◆ **WHAT IS BEING ASKED**:
With the pictures left out, copy the listing below exactly.

◆ **DATA EXTRACT**:
*** Begin section ***

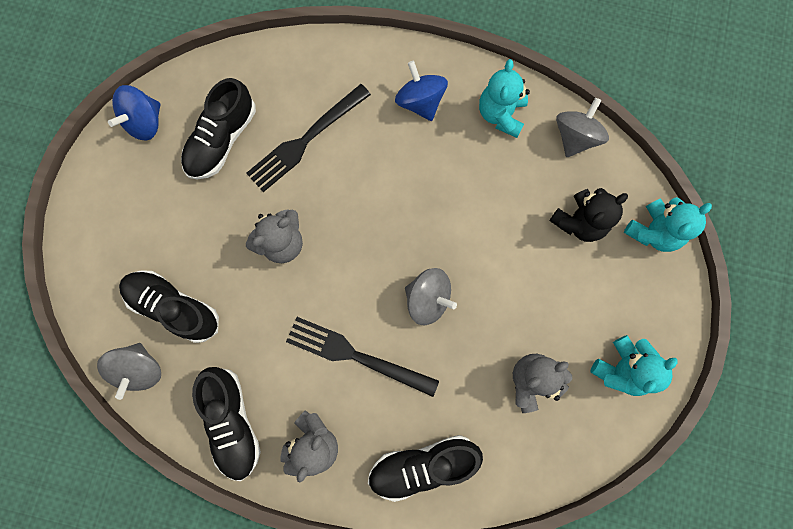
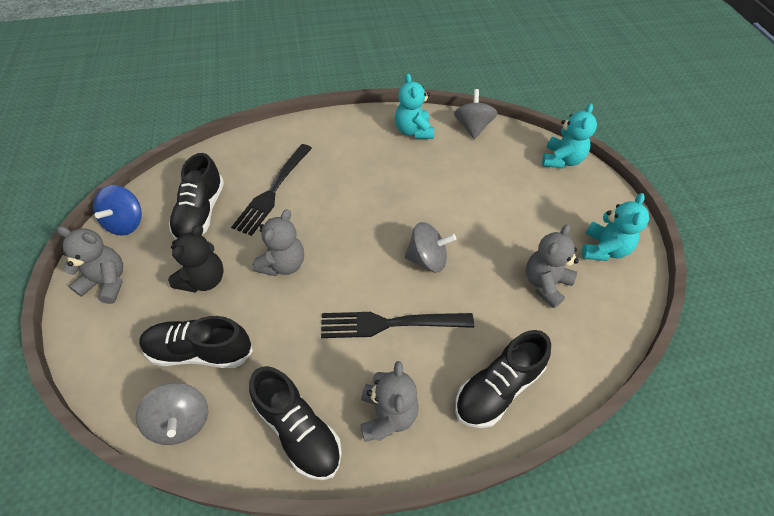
camera: 25 degrees left, 25 degrees down
(110, 191) = (107, 282): none -> grey teddy bear
(420, 101) = (351, 142): blue spinning top -> none
(579, 222) = (508, 171): black teddy bear -> black teddy bear (204, 280)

*** End section ***

◆ **OUTPUT FOR THIS TASK**:
camera: 25 degrees left, 25 degrees down
(110, 191) = (107, 282): none -> grey teddy bear
(420, 101) = (351, 142): blue spinning top -> none
(579, 222) = (508, 171): black teddy bear -> black teddy bear (204, 280)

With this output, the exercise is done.